--- AVAILABLE DATA Enclosed Below ---
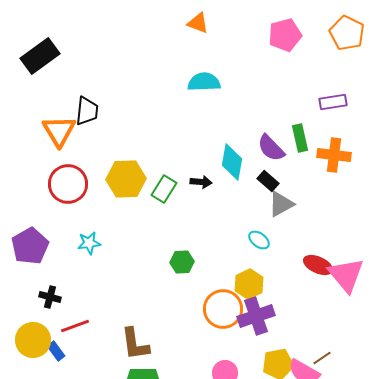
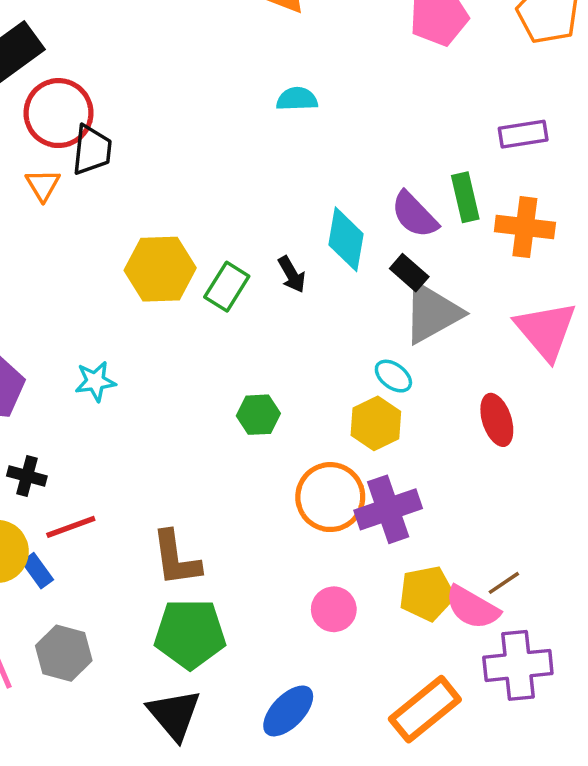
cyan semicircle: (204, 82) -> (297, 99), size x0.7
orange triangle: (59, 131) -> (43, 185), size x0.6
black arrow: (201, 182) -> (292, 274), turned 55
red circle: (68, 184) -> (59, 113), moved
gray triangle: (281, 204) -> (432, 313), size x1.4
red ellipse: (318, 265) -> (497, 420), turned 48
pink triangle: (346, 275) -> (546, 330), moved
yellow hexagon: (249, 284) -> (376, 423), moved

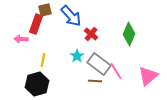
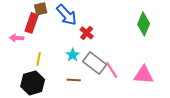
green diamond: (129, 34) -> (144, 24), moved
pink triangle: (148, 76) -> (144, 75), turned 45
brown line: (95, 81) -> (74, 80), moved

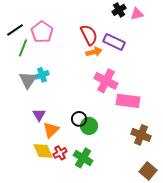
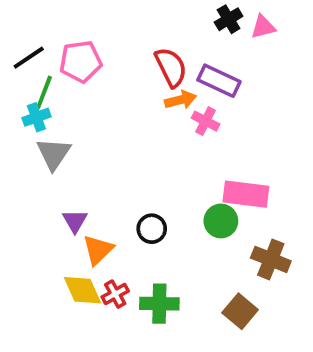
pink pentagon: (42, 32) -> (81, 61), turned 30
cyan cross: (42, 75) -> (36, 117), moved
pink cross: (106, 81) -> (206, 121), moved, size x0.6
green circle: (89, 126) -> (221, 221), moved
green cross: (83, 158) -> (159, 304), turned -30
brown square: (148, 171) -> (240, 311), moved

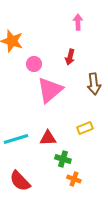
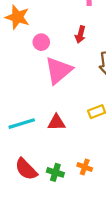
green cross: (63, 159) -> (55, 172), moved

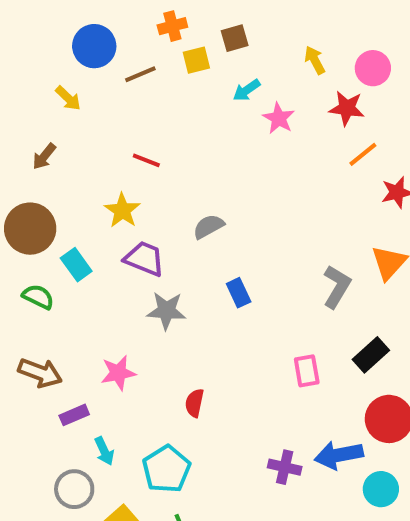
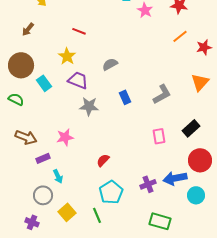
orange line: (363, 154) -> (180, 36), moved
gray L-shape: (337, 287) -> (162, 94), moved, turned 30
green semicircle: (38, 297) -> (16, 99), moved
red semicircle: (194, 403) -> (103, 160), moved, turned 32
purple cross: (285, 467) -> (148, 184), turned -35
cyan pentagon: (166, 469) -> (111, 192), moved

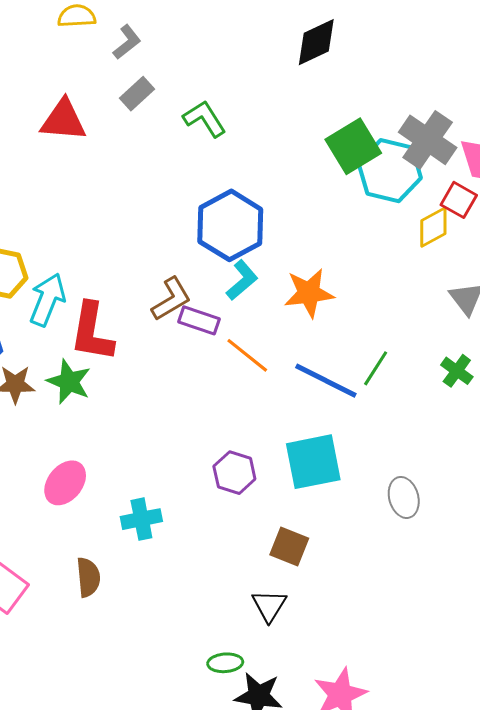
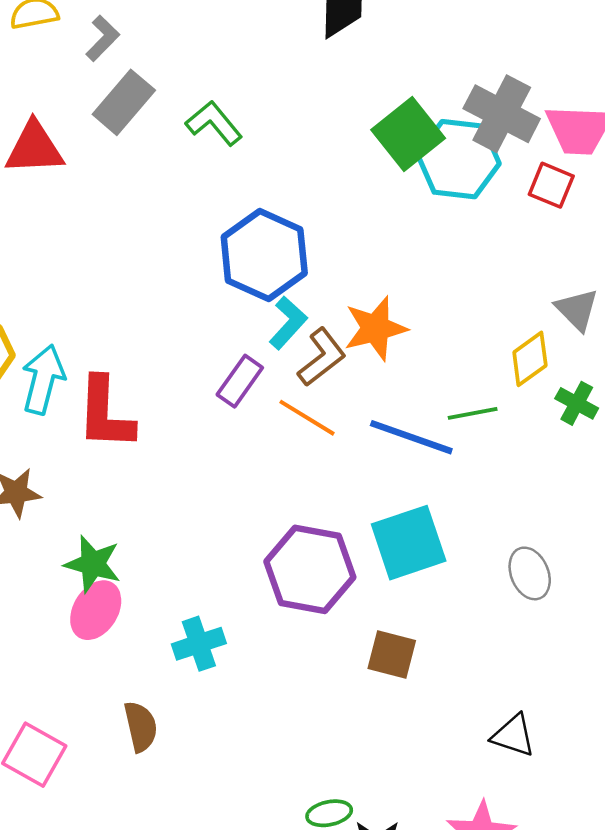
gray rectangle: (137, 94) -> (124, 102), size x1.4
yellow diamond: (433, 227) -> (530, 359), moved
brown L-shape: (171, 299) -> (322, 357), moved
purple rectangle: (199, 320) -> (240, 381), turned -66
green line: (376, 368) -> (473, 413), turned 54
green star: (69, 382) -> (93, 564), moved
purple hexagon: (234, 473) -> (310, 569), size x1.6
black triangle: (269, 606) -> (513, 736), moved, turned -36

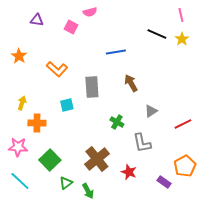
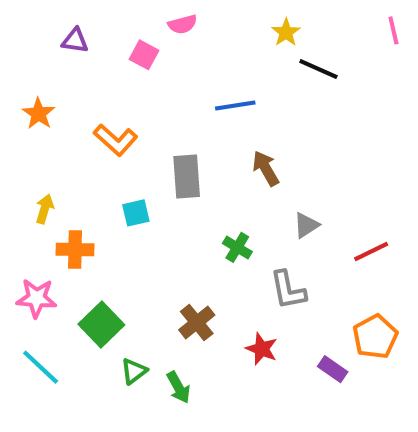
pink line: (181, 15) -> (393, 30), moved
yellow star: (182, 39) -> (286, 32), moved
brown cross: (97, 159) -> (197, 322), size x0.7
--- End of Enclosed AVAILABLE DATA ---
--- AVAILABLE DATA Enclosed Below ---
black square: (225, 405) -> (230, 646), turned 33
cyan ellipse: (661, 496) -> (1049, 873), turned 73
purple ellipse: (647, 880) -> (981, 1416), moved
--- End of Enclosed AVAILABLE DATA ---
TASK TO COMPLETE: Exactly the lines above from the one that contains "gray rectangle: (137, 94)" down to the one that contains "brown cross: (97, 159)" are to be output, both ends kept and pictures omitted.

RESULT BELOW:
gray rectangle: (137, 94) -> (124, 102), size x1.4
yellow diamond: (433, 227) -> (530, 359), moved
brown L-shape: (171, 299) -> (322, 357), moved
purple rectangle: (199, 320) -> (240, 381), turned -66
green line: (376, 368) -> (473, 413), turned 54
green star: (69, 382) -> (93, 564), moved
purple hexagon: (234, 473) -> (310, 569), size x1.6
black triangle: (269, 606) -> (513, 736), moved, turned -36

pink line: (181, 15) -> (393, 30), moved
yellow star: (182, 39) -> (286, 32), moved
brown cross: (97, 159) -> (197, 322), size x0.7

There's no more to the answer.